*Required action*
Find every line below with the word "cutting" in it, and copy each one.

* * * * * * *

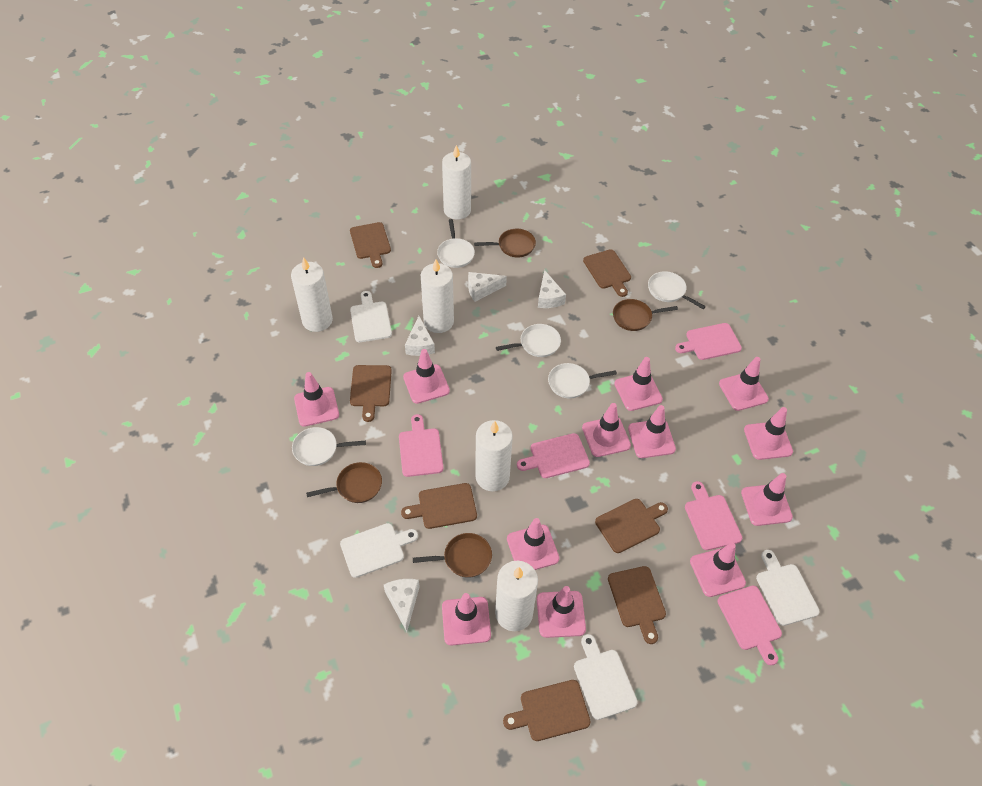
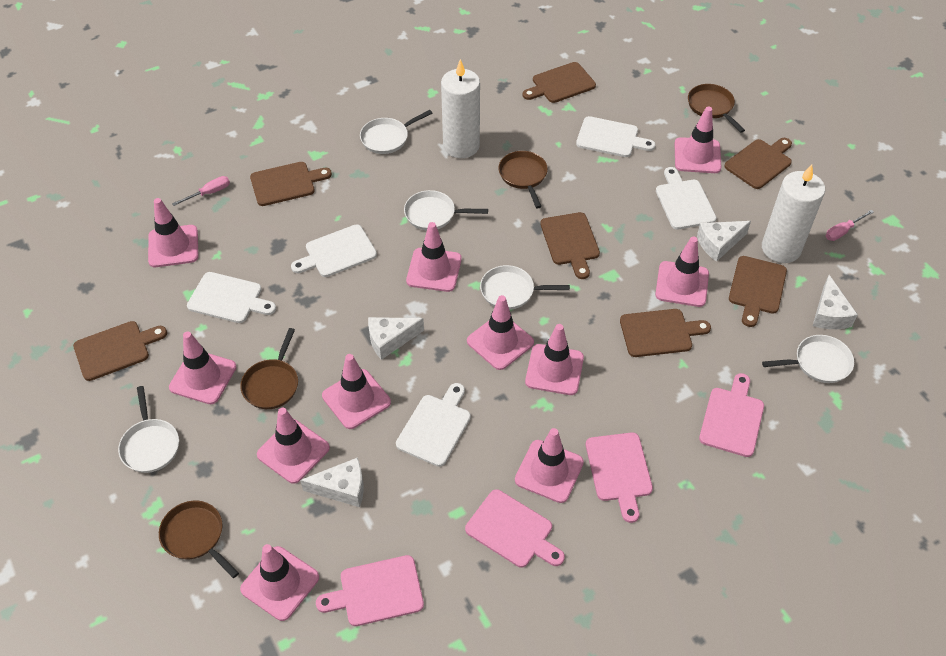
pink cutting board: 5 -> 4
pink screwdriver: 0 -> 2
pink traffic cone: 12 -> 11
white candle: 5 -> 2
white cutting board: 4 -> 5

* * * * * * *

*Expected answer*
pink cutting board: 5 -> 4
white cutting board: 4 -> 5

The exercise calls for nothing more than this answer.